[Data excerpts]
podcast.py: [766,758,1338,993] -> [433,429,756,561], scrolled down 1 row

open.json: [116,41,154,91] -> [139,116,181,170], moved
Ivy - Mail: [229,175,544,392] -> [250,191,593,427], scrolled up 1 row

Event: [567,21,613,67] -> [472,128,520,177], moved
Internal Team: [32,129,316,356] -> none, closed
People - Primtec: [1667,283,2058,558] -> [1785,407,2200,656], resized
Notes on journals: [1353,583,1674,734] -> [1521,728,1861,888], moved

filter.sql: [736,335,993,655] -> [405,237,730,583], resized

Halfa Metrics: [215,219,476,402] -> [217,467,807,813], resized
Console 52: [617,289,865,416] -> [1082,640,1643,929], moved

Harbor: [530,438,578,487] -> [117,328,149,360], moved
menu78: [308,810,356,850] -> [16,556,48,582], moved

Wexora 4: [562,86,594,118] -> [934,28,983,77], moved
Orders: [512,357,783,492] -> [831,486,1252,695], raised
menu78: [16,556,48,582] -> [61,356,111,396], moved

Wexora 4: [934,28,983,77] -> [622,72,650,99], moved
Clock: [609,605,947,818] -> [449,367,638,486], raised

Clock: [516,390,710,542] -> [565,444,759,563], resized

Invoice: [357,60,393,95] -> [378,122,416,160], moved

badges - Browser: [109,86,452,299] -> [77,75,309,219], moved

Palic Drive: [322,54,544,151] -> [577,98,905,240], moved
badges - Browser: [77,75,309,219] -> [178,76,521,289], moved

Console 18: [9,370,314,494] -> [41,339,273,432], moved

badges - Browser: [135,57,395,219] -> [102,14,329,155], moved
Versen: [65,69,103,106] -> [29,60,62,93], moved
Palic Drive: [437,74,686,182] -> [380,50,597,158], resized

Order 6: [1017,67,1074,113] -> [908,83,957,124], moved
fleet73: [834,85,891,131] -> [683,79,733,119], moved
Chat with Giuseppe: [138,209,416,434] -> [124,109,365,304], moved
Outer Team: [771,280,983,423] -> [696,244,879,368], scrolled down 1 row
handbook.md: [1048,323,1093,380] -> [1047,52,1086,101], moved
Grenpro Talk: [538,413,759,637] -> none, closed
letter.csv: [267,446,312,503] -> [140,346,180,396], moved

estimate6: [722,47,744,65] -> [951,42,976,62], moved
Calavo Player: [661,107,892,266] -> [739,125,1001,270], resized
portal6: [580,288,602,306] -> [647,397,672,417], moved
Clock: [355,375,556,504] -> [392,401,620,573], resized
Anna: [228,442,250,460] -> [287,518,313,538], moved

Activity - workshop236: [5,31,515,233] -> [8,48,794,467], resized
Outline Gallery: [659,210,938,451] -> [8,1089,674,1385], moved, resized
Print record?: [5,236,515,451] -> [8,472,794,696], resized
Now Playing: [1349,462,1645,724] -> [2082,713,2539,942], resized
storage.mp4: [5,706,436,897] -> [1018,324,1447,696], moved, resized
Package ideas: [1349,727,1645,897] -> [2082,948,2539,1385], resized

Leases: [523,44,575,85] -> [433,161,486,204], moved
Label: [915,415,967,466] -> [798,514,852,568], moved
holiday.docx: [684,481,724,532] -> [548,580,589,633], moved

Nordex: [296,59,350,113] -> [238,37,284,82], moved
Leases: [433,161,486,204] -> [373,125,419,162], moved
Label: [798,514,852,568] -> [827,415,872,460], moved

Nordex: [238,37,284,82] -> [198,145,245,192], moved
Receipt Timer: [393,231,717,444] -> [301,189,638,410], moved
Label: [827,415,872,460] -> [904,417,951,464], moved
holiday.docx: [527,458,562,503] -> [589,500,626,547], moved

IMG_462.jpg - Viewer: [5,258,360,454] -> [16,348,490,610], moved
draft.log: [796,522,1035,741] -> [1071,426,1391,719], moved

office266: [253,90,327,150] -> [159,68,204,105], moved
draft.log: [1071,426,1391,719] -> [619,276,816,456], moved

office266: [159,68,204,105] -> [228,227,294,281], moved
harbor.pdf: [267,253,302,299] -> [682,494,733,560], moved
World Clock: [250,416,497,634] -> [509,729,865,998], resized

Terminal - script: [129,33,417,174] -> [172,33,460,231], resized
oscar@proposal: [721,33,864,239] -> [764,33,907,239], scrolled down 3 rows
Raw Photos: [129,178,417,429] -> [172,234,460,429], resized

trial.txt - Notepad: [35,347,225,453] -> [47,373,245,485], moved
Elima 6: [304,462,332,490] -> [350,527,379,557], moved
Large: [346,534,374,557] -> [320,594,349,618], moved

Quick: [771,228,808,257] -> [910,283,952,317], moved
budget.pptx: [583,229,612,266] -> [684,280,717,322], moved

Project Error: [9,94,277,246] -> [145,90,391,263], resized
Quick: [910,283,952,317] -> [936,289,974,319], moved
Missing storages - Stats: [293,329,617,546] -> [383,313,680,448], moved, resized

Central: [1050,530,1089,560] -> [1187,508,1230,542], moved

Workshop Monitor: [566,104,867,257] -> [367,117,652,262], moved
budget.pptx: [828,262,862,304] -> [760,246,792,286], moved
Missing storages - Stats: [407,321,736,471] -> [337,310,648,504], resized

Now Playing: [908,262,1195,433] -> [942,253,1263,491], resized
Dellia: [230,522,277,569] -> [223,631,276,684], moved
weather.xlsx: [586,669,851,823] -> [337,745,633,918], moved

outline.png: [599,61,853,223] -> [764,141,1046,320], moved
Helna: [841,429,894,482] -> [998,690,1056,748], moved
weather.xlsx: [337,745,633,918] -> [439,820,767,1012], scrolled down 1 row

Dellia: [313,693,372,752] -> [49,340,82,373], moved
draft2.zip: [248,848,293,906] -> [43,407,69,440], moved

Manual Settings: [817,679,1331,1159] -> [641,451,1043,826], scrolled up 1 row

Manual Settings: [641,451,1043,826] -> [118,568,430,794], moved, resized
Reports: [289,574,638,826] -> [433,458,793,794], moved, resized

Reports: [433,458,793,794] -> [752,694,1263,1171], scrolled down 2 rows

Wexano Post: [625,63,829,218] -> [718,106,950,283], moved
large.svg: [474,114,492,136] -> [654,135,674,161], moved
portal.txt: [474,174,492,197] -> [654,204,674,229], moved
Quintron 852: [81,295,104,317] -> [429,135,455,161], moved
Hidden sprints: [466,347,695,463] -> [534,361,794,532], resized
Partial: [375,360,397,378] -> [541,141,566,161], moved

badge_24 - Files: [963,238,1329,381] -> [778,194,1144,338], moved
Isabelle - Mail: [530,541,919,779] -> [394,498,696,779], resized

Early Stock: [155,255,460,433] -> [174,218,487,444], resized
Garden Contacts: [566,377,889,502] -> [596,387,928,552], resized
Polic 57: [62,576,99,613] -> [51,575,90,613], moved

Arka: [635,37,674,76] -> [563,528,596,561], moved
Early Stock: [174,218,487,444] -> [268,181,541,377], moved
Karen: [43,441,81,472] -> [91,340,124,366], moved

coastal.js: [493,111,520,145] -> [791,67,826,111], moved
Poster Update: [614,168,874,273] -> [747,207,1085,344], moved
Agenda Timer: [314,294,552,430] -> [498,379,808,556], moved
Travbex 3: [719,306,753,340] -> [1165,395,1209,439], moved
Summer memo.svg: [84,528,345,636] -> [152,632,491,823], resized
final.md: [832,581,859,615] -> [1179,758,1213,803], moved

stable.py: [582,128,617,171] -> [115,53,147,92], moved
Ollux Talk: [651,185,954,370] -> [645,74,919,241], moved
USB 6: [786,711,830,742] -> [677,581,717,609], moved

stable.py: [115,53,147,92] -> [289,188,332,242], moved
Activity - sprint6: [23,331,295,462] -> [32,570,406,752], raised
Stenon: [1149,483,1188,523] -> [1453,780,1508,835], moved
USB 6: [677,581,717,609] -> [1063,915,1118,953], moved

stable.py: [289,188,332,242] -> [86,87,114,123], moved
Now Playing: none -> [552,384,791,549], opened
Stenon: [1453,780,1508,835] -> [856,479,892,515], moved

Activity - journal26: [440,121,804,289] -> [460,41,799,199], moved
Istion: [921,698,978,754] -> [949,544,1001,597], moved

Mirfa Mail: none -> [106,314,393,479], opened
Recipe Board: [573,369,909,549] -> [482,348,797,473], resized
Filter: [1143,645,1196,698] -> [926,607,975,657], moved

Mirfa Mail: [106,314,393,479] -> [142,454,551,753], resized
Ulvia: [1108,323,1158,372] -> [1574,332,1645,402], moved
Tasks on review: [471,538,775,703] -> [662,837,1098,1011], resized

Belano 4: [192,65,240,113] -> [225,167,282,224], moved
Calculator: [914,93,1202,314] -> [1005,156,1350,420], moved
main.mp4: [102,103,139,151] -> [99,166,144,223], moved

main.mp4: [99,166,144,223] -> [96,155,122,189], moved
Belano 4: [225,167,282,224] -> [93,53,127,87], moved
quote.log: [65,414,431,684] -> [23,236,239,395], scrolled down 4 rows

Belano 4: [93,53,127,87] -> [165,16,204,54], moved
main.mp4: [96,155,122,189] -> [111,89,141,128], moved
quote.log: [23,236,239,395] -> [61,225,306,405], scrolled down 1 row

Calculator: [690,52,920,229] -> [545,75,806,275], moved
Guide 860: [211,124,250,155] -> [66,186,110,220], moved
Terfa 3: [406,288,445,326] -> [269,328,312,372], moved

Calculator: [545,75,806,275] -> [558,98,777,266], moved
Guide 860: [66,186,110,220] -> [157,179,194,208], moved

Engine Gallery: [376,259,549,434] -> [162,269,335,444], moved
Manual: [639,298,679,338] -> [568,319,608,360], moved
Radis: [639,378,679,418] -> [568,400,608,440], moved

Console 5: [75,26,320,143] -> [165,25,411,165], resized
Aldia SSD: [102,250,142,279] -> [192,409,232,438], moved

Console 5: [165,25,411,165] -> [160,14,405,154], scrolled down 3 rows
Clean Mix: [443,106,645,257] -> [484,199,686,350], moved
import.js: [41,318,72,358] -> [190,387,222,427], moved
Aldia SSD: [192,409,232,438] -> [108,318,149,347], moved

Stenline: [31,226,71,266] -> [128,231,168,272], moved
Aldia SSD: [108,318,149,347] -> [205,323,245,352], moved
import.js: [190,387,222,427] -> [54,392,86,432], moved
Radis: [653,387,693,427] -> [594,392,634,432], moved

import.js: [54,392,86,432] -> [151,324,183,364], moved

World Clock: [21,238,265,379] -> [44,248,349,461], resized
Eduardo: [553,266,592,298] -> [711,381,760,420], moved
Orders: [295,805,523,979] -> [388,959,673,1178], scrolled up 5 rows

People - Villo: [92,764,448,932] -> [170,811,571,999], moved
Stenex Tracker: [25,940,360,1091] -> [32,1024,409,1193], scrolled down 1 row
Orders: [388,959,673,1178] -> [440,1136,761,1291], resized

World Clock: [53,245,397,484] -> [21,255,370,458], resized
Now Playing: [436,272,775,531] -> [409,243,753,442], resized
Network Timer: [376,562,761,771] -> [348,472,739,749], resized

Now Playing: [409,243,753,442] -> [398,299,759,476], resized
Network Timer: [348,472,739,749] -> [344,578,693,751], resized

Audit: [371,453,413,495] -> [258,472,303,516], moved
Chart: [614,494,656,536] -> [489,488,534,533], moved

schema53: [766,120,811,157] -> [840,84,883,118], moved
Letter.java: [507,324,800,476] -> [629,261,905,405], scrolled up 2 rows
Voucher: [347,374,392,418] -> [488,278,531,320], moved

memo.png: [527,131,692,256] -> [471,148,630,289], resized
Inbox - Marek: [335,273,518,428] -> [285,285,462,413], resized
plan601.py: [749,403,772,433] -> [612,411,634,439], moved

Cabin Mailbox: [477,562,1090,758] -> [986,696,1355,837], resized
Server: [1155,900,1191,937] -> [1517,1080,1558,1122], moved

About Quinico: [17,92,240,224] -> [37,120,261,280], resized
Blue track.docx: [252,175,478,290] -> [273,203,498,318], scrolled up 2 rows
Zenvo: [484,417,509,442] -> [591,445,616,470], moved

- Work task:
All that is wanted is an exact copy of the lines above from the one with "Garden Contacts: [566,377,889,502]" through the one with "Travbex 3: [719,306,753,340]", with both ends included.

- Answer section:
Garden Contacts: [566,377,889,502] -> [596,387,928,552], resized
Polic 57: [62,576,99,613] -> [51,575,90,613], moved

Arka: [635,37,674,76] -> [563,528,596,561], moved
Early Stock: [174,218,487,444] -> [268,181,541,377], moved
Karen: [43,441,81,472] -> [91,340,124,366], moved

coastal.js: [493,111,520,145] -> [791,67,826,111], moved
Poster Update: [614,168,874,273] -> [747,207,1085,344], moved
Agenda Timer: [314,294,552,430] -> [498,379,808,556], moved
Travbex 3: [719,306,753,340] -> [1165,395,1209,439], moved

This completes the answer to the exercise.